### [Your task]
Could you extract every entry below and reproduce it exactly?

### [Provided records]
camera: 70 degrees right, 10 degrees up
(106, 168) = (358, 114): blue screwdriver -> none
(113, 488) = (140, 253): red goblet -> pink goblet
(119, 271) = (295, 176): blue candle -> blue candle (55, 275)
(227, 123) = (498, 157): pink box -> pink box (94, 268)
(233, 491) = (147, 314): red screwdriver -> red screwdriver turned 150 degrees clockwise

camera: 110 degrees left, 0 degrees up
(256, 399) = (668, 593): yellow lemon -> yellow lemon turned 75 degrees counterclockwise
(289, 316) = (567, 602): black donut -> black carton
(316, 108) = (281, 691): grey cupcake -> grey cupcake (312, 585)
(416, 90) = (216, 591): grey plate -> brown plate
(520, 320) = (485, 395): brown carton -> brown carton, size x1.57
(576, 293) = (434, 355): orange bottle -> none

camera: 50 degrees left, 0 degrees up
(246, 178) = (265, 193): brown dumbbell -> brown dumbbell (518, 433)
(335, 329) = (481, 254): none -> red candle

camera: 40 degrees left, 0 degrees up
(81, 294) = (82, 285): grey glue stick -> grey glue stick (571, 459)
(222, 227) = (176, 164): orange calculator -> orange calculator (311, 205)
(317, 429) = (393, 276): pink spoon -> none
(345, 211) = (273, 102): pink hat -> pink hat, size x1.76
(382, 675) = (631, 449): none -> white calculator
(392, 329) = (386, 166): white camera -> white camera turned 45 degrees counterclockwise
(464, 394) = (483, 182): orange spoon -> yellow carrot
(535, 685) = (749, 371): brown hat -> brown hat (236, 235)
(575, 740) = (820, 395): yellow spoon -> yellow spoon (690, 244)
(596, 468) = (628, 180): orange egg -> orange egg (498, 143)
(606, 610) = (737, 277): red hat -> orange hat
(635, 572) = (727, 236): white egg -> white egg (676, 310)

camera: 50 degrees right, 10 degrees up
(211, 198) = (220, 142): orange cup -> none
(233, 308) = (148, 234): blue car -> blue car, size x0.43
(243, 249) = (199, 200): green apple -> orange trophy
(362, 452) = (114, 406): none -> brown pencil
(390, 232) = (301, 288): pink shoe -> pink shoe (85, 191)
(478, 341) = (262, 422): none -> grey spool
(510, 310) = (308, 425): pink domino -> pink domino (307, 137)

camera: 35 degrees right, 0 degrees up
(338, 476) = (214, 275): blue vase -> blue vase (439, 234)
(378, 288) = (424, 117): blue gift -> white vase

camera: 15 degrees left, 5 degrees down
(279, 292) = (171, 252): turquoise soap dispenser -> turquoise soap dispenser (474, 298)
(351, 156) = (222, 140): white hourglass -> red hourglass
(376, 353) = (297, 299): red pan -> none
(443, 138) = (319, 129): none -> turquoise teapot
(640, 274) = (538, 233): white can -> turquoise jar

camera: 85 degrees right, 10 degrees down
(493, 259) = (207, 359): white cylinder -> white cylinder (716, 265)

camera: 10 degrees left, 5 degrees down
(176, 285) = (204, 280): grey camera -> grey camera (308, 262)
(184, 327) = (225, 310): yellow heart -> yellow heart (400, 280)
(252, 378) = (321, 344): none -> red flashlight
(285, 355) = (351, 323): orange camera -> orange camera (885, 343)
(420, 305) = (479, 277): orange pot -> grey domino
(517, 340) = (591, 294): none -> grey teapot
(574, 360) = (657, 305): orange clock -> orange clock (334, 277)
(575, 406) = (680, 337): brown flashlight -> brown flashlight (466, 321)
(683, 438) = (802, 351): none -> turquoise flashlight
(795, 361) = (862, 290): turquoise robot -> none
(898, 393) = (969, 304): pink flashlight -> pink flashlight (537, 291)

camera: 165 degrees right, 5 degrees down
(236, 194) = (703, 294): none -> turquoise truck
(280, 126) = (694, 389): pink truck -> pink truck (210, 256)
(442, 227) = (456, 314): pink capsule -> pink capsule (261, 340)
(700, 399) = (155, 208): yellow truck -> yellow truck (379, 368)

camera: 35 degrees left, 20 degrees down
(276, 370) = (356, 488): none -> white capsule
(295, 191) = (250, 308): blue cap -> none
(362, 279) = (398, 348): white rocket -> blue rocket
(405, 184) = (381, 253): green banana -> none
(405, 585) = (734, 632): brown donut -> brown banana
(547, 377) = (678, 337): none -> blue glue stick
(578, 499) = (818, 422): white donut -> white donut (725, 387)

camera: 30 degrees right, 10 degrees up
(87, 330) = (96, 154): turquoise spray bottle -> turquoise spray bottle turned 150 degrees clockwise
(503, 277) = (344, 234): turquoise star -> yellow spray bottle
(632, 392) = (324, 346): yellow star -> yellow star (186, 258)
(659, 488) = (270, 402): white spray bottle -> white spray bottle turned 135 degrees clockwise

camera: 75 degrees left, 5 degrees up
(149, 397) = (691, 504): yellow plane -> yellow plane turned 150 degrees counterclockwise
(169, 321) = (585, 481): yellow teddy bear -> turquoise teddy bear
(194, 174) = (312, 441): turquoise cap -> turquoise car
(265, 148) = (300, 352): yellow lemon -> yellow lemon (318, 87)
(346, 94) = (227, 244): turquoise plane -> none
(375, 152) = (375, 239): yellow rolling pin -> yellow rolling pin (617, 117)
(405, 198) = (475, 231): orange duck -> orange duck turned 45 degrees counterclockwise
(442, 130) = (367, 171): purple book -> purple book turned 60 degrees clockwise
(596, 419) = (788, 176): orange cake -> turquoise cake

### [Exercise response]
camera: 70 degrees right, 10 degrees up
(106, 168) = (358, 114): blue screwdriver -> none
(113, 488) = (140, 253): red goblet -> pink goblet
(119, 271) = (295, 176): blue candle -> blue candle (55, 275)
(227, 123) = (498, 157): pink box -> pink box (94, 268)
(233, 491) = (147, 314): red screwdriver -> red screwdriver turned 150 degrees clockwise

camera: 110 degrees left, 0 degrees up
(256, 399) = (668, 593): yellow lemon -> yellow lemon turned 75 degrees counterclockwise
(289, 316) = (567, 602): black donut -> black carton
(316, 108) = (281, 691): grey cupcake -> grey cupcake (312, 585)
(416, 90) = (216, 591): grey plate -> brown plate
(520, 320) = (485, 395): brown carton -> brown carton, size x1.57
(576, 293) = (434, 355): orange bottle -> none

camera: 50 degrees left, 0 degrees up
(246, 178) = (265, 193): brown dumbbell -> brown dumbbell (518, 433)
(335, 329) = (481, 254): none -> red candle

camera: 40 degrees left, 0 degrees up
(81, 294) = (82, 285): grey glue stick -> grey glue stick (571, 459)
(222, 227) = (176, 164): orange calculator -> orange calculator (311, 205)
(317, 429) = (393, 276): pink spoon -> none
(345, 211) = (273, 102): pink hat -> pink hat, size x1.76
(382, 675) = (631, 449): none -> white calculator
(392, 329) = (386, 166): white camera -> white camera turned 45 degrees counterclockwise
(464, 394) = (483, 182): orange spoon -> yellow carrot
(535, 685) = (749, 371): brown hat -> brown hat (236, 235)
(575, 740) = (820, 395): yellow spoon -> yellow spoon (690, 244)
(596, 468) = (628, 180): orange egg -> orange egg (498, 143)
(606, 610) = (737, 277): red hat -> orange hat
(635, 572) = (727, 236): white egg -> white egg (676, 310)

camera: 50 degrees right, 10 degrees up
(211, 198) = (220, 142): orange cup -> none
(233, 308) = (148, 234): blue car -> blue car, size x0.43
(243, 249) = (199, 200): green apple -> orange trophy
(362, 452) = (114, 406): none -> brown pencil
(390, 232) = (301, 288): pink shoe -> pink shoe (85, 191)
(478, 341) = (262, 422): none -> grey spool
(510, 310) = (308, 425): pink domino -> pink domino (307, 137)

camera: 35 degrees right, 0 degrees up
(338, 476) = (214, 275): blue vase -> blue vase (439, 234)
(378, 288) = (424, 117): blue gift -> white vase

camera: 15 degrees left, 5 degrees down
(279, 292) = (171, 252): turquoise soap dispenser -> turquoise soap dispenser (474, 298)
(351, 156) = (222, 140): white hourglass -> red hourglass
(376, 353) = (297, 299): red pan -> none
(443, 138) = (319, 129): none -> turquoise teapot
(640, 274) = (538, 233): white can -> turquoise jar

camera: 85 degrees right, 10 degrees down
(493, 259) = (207, 359): white cylinder -> white cylinder (716, 265)

camera: 10 degrees left, 5 degrees down
(176, 285) = (204, 280): grey camera -> grey camera (308, 262)
(184, 327) = (225, 310): yellow heart -> yellow heart (400, 280)
(252, 378) = (321, 344): none -> red flashlight
(285, 355) = (351, 323): orange camera -> orange camera (885, 343)
(420, 305) = (479, 277): orange pot -> grey domino
(517, 340) = (591, 294): none -> grey teapot
(574, 360) = (657, 305): orange clock -> orange clock (334, 277)
(575, 406) = (680, 337): brown flashlight -> brown flashlight (466, 321)
(683, 438) = (802, 351): none -> turquoise flashlight
(795, 361) = (862, 290): turquoise robot -> none
(898, 393) = (969, 304): pink flashlight -> pink flashlight (537, 291)

camera: 165 degrees right, 5 degrees down
(236, 194) = (703, 294): none -> turquoise truck
(280, 126) = (694, 389): pink truck -> pink truck (210, 256)
(442, 227) = (456, 314): pink capsule -> pink capsule (261, 340)
(700, 399) = (155, 208): yellow truck -> yellow truck (379, 368)

camera: 35 degrees left, 20 degrees down
(276, 370) = (356, 488): none -> white capsule
(295, 191) = (250, 308): blue cap -> none
(362, 279) = (398, 348): white rocket -> blue rocket
(405, 184) = (381, 253): green banana -> none
(405, 585) = (734, 632): brown donut -> brown banana
(547, 377) = (678, 337): none -> blue glue stick
(578, 499) = (818, 422): white donut -> white donut (725, 387)

camera: 30 degrees right, 10 degrees up
(87, 330) = (96, 154): turquoise spray bottle -> turquoise spray bottle turned 150 degrees clockwise
(503, 277) = (344, 234): turquoise star -> yellow spray bottle
(632, 392) = (324, 346): yellow star -> yellow star (186, 258)
(659, 488) = (270, 402): white spray bottle -> white spray bottle turned 135 degrees clockwise

camera: 75 degrees left, 5 degrees up
(149, 397) = (691, 504): yellow plane -> yellow plane turned 150 degrees counterclockwise
(169, 321) = (585, 481): yellow teddy bear -> turquoise teddy bear
(194, 174) = (312, 441): turquoise cap -> turquoise car
(265, 148) = (300, 352): yellow lemon -> yellow lemon (318, 87)
(346, 94) = (227, 244): turquoise plane -> none
(375, 152) = (375, 239): yellow rolling pin -> yellow rolling pin (617, 117)
(405, 198) = (475, 231): orange duck -> orange duck turned 45 degrees counterclockwise
(442, 130) = (367, 171): purple book -> purple book turned 60 degrees clockwise
(596, 419) = (788, 176): orange cake -> turquoise cake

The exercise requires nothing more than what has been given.